Directions for this task:
A single number is the answer: the count of lines in the listing below that contain "scissors".

Recorded data:
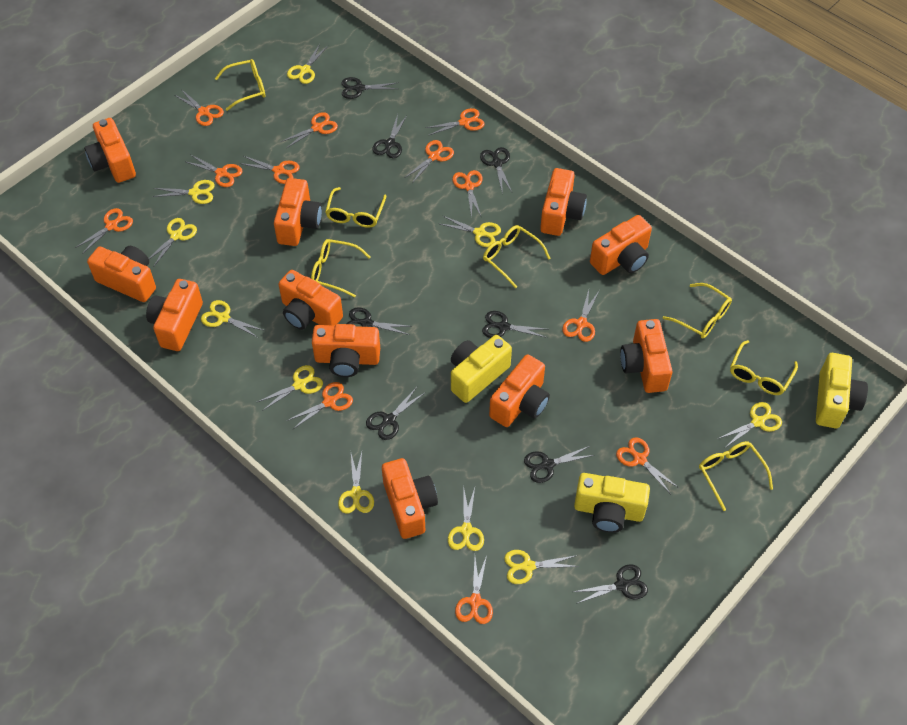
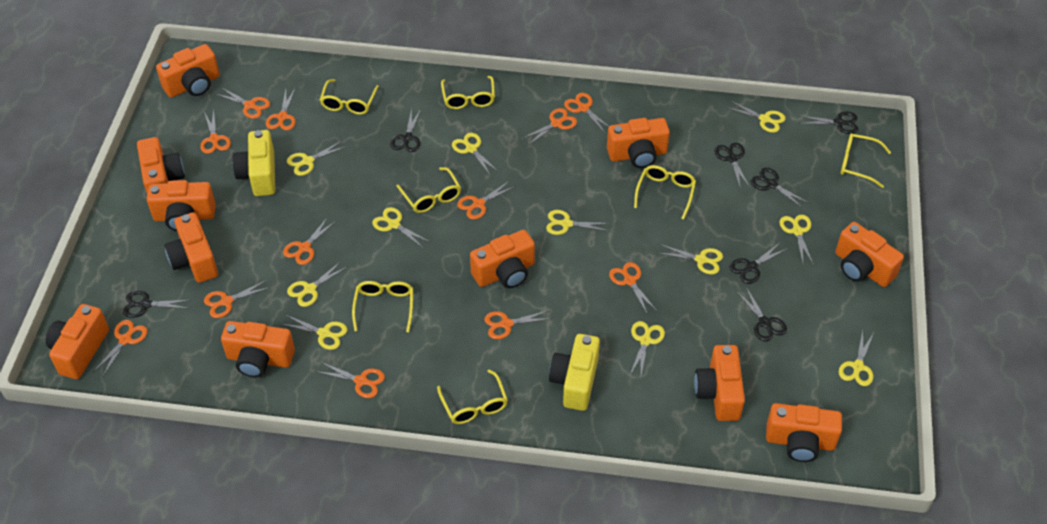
black scissors: 8 -> 7
yellow camera: 3 -> 2
yellow scissors: 10 -> 11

Solution to this exercise:
2